WHAT NEEDS TO BE DONE: Of all the lines in the entries below, give again exactly those starting at the line containing "DRIVER pin IN2: none -> D18" and ending at the line containing "STEPPER3 pin IN3: D4 -> D22", both ends included, and no others.
/---
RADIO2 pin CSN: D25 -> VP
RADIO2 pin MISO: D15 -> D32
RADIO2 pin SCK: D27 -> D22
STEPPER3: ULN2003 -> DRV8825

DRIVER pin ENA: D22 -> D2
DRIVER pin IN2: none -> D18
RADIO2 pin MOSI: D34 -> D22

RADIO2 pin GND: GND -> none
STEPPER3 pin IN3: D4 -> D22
\---
/---
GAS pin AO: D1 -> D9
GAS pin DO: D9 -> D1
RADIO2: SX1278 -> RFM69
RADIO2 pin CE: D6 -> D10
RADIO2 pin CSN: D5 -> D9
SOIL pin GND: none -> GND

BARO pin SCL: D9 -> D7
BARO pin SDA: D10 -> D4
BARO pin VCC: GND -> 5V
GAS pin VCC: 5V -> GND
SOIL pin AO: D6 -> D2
\---
RESULT OF THE TASK:
DRIVER pin IN2: none -> D18
RADIO2 pin MOSI: D34 -> D22

RADIO2 pin GND: GND -> none
STEPPER3 pin IN3: D4 -> D22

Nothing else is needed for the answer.